Your instructions
A line belongs in the answer if it contains "grey"; copy every such line from the entries below.

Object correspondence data
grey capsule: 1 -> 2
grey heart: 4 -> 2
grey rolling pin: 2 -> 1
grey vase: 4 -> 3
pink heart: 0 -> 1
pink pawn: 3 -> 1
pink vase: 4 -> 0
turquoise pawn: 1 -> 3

Result of the exercise
grey capsule: 1 -> 2
grey heart: 4 -> 2
grey rolling pin: 2 -> 1
grey vase: 4 -> 3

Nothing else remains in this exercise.